EXERCISE: Please filter the entries for the word "rocket" and copy every line that has it.

Records contained in a dataset:
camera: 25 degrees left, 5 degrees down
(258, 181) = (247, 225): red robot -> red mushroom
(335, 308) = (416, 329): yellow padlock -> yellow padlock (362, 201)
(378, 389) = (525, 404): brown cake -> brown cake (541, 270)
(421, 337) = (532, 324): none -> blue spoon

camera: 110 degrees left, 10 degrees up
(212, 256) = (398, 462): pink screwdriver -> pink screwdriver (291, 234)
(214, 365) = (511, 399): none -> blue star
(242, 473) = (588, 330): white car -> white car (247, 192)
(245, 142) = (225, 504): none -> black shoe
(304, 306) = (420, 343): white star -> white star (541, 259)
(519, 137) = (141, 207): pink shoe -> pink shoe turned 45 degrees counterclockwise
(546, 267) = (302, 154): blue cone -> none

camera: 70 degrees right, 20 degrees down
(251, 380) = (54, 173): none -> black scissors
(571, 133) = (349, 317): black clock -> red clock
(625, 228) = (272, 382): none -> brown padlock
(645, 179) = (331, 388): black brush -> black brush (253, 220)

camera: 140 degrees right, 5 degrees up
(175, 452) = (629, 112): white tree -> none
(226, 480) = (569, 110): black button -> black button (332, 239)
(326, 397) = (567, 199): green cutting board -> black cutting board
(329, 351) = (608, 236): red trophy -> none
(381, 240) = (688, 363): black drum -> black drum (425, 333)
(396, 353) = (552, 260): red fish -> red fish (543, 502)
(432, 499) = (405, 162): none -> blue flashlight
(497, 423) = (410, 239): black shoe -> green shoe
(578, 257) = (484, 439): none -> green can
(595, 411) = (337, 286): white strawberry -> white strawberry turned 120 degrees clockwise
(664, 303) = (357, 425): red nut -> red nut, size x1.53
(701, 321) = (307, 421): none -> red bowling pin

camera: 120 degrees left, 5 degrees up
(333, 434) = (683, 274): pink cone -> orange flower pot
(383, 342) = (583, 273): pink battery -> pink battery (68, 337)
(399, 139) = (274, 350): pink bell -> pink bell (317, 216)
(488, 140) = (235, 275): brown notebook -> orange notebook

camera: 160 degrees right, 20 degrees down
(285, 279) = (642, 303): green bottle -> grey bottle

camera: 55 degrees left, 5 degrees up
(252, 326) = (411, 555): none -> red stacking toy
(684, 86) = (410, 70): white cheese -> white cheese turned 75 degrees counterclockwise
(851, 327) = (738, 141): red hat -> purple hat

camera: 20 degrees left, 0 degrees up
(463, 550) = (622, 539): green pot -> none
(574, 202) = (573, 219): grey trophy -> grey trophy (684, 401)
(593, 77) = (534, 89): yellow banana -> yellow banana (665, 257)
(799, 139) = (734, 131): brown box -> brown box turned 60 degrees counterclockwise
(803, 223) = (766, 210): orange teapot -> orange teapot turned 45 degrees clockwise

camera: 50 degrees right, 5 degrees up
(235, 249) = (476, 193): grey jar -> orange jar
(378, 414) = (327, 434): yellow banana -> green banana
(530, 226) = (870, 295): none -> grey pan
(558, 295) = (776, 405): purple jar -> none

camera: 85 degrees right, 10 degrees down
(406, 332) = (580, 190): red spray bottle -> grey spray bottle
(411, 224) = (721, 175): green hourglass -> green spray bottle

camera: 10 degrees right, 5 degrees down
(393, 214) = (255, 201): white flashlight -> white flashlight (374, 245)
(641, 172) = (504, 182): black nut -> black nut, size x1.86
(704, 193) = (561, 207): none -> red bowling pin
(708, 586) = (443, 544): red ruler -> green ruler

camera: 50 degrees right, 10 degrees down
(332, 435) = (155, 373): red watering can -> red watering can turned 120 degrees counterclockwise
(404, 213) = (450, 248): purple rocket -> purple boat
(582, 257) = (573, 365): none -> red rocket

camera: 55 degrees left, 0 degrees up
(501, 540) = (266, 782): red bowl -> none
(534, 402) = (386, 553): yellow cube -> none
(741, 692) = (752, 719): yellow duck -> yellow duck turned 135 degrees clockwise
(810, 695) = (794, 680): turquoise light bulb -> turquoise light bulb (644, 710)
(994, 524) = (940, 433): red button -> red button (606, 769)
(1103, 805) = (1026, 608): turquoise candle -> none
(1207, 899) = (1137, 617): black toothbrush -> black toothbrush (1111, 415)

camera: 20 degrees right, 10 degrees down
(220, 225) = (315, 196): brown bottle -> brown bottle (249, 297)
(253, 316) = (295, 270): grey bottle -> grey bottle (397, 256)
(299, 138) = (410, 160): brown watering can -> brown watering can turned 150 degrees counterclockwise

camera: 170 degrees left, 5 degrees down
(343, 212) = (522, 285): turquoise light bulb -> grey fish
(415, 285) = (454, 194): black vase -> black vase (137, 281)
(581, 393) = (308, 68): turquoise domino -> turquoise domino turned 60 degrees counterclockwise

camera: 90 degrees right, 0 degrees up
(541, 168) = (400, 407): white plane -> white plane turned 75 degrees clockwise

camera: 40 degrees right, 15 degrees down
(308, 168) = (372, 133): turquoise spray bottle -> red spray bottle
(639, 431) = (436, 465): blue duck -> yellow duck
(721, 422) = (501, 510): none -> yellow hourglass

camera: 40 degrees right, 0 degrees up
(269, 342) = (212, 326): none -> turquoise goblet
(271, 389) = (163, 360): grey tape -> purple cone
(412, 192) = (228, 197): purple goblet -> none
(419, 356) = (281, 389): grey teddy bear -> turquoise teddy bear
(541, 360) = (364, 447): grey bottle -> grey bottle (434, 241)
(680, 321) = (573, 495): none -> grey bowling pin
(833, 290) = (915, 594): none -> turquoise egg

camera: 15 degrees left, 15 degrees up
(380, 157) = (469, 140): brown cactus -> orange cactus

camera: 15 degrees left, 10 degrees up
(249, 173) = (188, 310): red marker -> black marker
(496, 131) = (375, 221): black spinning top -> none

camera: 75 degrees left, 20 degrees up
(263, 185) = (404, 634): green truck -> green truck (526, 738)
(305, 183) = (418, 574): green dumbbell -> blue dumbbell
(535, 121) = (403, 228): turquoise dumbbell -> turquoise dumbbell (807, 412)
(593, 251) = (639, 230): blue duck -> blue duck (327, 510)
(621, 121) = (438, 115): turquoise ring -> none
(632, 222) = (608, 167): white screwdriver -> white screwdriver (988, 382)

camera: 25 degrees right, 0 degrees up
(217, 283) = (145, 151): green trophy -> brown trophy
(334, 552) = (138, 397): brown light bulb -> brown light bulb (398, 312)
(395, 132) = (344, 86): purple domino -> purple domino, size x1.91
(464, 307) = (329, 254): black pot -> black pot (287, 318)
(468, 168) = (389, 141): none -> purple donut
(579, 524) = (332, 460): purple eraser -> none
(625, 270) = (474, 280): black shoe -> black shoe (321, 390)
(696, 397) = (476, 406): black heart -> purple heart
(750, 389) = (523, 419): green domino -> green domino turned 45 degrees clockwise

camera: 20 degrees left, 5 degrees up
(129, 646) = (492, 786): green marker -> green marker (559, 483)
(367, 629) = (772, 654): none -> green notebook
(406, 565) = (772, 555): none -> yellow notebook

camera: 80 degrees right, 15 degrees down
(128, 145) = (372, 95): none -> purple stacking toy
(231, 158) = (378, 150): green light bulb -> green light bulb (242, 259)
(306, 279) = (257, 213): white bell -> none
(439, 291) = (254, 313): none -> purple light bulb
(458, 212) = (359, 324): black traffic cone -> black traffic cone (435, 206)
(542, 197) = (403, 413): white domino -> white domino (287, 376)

WRITTEN RESPONSE:
(404, 213) = (450, 248): purple rocket -> purple boat
(582, 257) = (573, 365): none -> red rocket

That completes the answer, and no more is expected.